*** Opening of Supplied data ***

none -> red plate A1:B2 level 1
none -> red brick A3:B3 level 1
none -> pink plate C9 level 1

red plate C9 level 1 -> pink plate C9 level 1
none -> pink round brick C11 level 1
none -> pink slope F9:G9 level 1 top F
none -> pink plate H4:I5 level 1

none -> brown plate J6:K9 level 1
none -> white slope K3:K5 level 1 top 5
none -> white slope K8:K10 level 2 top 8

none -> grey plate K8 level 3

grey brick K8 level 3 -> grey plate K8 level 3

*** Close of Supplied data ***
*** Opening of Supplied data ***

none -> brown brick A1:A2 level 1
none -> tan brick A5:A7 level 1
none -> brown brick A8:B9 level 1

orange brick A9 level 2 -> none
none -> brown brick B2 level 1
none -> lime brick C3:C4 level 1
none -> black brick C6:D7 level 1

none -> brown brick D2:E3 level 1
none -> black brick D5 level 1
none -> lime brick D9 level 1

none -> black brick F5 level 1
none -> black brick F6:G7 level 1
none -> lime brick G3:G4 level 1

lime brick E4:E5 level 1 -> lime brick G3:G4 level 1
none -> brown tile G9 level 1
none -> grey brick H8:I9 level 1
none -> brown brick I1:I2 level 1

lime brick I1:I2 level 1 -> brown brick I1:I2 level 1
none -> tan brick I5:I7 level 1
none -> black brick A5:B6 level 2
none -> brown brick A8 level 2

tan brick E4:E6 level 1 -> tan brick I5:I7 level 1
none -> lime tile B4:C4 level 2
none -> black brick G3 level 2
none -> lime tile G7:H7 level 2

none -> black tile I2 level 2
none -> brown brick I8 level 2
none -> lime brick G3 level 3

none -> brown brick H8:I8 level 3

*** Close of Supplied data ***

Output the lines of the records above exactly as they appear, from the line containing "none -> lime brick G3 level 3" through the line containing "none -> brown brick H8:I8 level 3".

none -> lime brick G3 level 3

none -> brown brick H8:I8 level 3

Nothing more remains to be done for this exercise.